* **What the task requires**:
Report each line of the records where "SENS" occurs.

::: Data excerpts

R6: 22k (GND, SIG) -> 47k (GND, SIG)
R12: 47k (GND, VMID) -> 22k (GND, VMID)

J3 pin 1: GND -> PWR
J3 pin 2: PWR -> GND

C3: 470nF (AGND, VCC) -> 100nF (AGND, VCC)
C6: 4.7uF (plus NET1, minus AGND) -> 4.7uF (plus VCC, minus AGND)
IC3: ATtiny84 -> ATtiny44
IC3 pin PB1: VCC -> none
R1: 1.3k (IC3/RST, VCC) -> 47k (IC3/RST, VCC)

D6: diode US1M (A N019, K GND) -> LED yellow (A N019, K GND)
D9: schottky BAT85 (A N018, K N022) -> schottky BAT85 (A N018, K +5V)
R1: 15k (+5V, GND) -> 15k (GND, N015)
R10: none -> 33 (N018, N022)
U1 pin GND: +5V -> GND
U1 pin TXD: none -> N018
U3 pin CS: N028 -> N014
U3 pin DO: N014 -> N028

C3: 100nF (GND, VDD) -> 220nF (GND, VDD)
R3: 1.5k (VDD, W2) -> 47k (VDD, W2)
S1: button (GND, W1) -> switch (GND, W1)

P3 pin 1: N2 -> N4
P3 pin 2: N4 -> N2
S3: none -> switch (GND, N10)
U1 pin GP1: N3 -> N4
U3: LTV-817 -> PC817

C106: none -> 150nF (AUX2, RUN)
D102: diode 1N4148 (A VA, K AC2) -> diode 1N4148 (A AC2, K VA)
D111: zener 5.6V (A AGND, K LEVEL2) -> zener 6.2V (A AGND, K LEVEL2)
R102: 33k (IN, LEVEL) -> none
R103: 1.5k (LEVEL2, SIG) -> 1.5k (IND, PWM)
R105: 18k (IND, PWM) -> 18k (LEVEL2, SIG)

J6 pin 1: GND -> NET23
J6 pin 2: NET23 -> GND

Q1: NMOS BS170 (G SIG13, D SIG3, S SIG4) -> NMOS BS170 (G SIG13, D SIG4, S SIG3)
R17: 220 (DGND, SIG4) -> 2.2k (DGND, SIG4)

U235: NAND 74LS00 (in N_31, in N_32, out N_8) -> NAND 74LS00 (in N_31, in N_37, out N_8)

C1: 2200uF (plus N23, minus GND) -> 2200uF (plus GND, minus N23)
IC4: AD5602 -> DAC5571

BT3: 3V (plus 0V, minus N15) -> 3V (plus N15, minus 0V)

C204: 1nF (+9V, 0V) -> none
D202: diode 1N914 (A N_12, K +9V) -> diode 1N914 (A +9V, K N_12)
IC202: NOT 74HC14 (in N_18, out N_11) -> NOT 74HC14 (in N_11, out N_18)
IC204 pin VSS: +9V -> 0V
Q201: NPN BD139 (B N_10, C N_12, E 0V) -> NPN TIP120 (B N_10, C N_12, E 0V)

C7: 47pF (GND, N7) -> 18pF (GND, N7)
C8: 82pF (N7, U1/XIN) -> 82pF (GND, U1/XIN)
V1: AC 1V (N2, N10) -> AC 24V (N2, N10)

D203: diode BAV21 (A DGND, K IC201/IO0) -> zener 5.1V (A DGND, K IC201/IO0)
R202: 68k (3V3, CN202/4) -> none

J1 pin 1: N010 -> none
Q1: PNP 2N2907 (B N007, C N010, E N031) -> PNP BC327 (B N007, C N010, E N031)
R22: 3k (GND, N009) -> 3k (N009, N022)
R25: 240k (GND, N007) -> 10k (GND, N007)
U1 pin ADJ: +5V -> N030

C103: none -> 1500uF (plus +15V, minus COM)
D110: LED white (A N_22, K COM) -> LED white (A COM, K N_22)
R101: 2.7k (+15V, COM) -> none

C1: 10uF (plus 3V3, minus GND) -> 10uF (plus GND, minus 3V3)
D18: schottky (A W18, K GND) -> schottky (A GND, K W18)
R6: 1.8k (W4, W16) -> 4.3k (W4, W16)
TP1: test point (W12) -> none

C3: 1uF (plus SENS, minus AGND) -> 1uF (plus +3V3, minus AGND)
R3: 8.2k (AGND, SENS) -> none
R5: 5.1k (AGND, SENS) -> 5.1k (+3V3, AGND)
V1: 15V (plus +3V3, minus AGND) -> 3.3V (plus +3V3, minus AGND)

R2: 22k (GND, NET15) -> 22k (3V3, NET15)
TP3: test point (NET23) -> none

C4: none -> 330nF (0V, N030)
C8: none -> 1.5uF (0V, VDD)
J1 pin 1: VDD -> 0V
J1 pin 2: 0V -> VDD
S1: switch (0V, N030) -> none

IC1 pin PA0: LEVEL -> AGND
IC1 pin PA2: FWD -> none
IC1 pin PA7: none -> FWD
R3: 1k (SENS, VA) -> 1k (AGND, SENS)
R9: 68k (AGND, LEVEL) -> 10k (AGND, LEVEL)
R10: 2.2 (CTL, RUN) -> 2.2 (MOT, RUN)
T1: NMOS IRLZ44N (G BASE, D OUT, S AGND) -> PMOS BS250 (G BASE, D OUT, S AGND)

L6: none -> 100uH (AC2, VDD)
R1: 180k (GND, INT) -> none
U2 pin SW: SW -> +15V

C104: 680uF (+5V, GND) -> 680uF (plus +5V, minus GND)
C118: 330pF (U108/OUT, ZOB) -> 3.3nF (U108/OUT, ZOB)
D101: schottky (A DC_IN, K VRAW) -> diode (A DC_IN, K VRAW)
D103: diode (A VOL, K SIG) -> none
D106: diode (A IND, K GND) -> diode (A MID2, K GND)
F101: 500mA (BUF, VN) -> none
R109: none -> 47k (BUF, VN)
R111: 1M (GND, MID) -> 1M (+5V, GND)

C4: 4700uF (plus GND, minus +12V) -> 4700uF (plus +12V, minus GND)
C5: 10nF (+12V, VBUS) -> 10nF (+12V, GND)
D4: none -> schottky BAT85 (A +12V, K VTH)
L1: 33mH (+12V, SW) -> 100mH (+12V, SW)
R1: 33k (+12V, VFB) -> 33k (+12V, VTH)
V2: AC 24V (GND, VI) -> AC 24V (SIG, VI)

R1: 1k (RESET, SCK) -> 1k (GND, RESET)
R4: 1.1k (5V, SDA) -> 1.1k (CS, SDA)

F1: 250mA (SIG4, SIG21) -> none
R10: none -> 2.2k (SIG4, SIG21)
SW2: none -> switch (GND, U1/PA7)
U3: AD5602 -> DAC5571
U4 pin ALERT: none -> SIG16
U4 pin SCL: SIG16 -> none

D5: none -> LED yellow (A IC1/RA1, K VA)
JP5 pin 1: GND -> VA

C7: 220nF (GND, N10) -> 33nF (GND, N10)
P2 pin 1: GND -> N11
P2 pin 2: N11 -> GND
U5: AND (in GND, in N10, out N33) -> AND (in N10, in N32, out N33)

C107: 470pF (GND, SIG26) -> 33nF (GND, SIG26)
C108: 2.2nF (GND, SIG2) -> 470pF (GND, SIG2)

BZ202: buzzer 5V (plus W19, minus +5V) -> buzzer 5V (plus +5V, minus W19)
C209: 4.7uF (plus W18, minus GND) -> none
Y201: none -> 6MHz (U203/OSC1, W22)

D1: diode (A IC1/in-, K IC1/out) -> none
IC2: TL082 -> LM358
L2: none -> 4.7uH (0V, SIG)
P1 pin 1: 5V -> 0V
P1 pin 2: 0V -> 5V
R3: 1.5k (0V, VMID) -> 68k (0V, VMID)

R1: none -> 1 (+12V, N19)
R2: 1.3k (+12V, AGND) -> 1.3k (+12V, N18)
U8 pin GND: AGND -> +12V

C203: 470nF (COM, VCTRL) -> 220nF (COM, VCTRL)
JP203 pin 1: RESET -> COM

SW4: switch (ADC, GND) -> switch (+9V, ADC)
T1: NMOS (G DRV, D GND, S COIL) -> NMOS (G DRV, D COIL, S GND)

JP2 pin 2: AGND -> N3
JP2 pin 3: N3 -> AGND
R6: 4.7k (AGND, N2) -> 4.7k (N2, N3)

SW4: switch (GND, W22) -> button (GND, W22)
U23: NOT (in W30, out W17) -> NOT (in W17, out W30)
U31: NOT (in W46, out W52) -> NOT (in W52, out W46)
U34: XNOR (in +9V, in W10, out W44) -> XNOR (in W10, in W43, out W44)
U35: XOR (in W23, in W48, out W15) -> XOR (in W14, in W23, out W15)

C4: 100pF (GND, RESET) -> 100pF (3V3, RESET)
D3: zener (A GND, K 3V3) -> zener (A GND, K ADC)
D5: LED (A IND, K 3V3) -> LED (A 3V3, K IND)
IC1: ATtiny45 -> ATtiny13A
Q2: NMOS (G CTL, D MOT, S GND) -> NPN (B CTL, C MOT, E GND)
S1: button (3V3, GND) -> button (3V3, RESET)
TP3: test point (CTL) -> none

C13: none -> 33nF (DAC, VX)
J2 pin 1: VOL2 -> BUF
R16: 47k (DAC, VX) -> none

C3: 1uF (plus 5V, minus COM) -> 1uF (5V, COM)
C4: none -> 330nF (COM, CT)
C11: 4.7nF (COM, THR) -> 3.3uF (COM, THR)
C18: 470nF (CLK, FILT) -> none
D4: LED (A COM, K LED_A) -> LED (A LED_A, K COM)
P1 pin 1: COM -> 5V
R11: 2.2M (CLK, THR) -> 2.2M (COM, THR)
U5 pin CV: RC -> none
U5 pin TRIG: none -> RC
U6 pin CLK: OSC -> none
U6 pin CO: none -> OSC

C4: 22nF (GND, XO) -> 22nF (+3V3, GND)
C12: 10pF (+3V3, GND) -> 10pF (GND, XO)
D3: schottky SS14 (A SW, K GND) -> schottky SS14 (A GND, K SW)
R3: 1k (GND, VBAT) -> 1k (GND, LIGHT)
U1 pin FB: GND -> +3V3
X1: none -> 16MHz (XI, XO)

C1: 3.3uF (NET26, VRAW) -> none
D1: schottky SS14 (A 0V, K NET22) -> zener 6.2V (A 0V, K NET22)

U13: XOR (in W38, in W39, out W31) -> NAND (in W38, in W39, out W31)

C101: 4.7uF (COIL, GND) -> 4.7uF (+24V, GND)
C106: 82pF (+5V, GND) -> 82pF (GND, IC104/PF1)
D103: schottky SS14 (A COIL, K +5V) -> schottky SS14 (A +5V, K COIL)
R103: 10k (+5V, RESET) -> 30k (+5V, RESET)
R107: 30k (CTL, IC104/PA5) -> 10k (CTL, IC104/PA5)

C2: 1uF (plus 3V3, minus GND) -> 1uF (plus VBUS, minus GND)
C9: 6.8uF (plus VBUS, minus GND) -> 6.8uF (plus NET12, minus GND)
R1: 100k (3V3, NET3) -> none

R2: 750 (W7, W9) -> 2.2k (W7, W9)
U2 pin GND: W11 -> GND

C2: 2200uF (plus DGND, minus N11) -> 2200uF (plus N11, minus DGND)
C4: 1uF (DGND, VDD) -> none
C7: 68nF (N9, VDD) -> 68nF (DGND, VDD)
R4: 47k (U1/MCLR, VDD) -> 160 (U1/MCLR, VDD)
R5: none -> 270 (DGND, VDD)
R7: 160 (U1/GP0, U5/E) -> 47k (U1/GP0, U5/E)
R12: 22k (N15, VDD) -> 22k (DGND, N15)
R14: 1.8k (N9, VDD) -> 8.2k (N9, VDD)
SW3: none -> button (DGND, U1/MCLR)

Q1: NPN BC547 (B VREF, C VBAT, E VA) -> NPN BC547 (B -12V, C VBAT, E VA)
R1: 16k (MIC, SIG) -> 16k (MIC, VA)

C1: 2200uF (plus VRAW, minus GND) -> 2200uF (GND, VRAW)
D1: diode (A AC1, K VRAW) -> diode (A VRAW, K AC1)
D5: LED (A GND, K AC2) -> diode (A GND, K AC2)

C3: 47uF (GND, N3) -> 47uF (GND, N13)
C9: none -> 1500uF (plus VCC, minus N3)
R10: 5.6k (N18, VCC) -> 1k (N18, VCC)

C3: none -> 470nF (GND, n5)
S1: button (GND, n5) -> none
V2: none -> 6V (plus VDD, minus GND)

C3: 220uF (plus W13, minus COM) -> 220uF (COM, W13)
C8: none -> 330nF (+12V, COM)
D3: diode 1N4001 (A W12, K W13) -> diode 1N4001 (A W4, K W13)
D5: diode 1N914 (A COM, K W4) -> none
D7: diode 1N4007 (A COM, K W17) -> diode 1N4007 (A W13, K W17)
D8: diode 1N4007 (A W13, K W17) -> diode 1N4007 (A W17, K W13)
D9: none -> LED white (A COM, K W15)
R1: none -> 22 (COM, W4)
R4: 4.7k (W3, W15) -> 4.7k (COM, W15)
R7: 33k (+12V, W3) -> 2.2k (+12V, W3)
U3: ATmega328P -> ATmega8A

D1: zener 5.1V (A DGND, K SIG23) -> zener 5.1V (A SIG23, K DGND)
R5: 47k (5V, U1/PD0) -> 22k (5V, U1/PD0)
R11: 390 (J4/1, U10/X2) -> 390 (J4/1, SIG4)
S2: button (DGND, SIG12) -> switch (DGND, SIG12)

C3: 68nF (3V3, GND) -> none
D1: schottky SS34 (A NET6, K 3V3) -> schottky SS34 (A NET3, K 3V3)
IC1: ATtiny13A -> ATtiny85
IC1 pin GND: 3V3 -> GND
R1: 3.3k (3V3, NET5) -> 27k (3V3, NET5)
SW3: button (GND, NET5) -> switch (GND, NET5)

::::::

* **Result for this task**:
C3: 1uF (plus SENS, minus AGND) -> 1uF (plus +3V3, minus AGND)
R3: 8.2k (AGND, SENS) -> none
R5: 5.1k (AGND, SENS) -> 5.1k (+3V3, AGND)
R3: 1k (SENS, VA) -> 1k (AGND, SENS)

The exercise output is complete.